start Data section

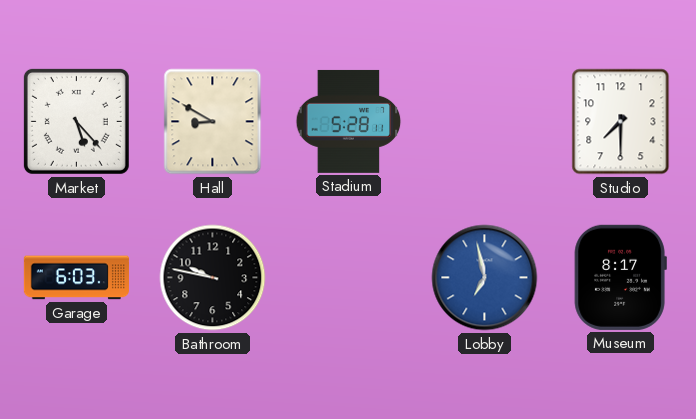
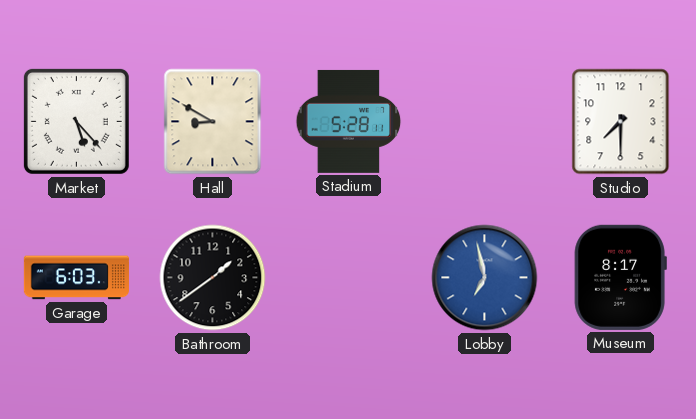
Bathroom: 9:47 -> 1:39
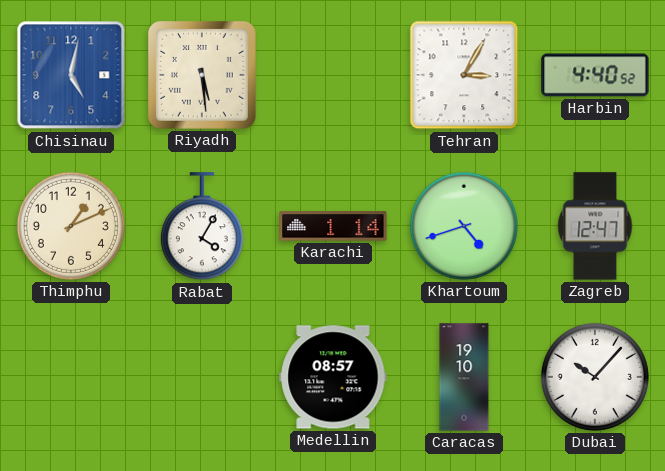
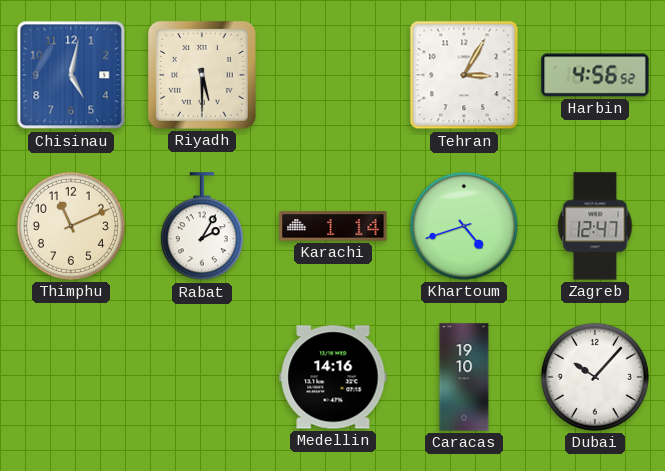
Riyadh: 5:29 -> 5:30
Harbin: 4:40 -> 4:56
Thimphu: 1:11 -> 11:11
Rabat: 4:05 -> 2:05
Medellin: 08:57 -> 14:16
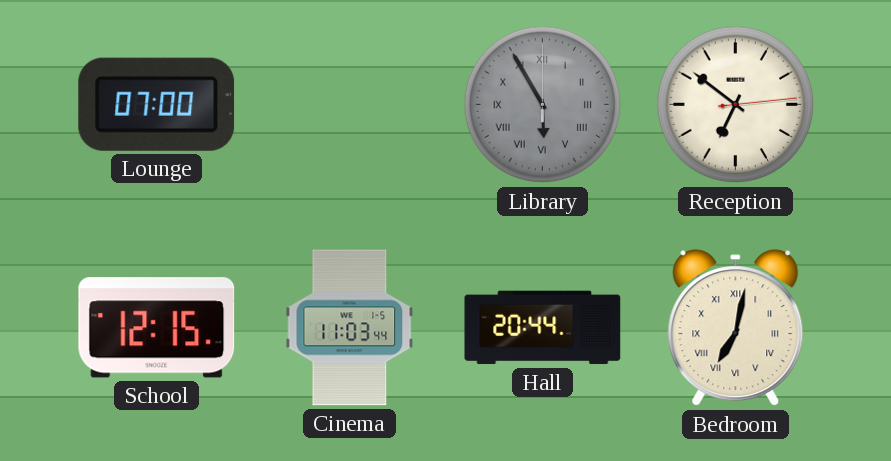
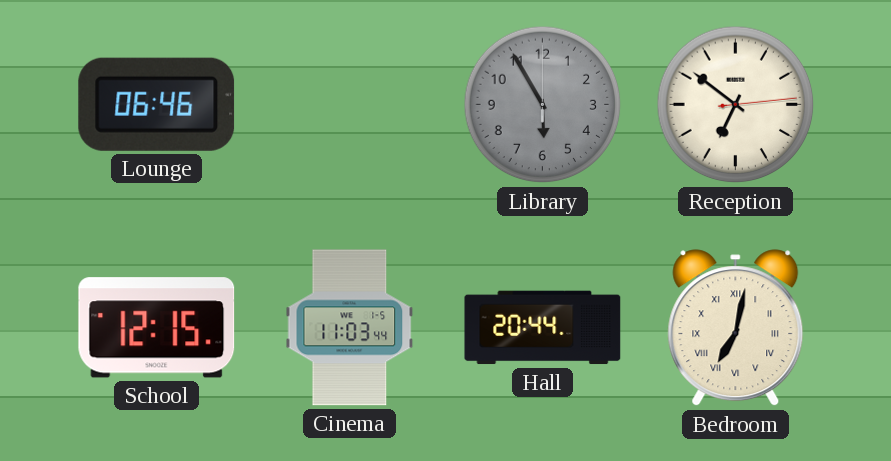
Lounge: 07:00 -> 06:46
Library numerals: Roman -> Arabic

end Data section

> _Exercise goal_:
Retype the lines above word for word, leaving out the pictures.

> _Solution below_:
Bathroom: 9:47 -> 1:39
Riyadh: 5:29 -> 5:30
Harbin: 4:40 -> 4:56
Thimphu: 1:11 -> 11:11
Rabat: 4:05 -> 2:05
Medellin: 08:57 -> 14:16
Lounge: 07:00 -> 06:46
Library numerals: Roman -> Arabic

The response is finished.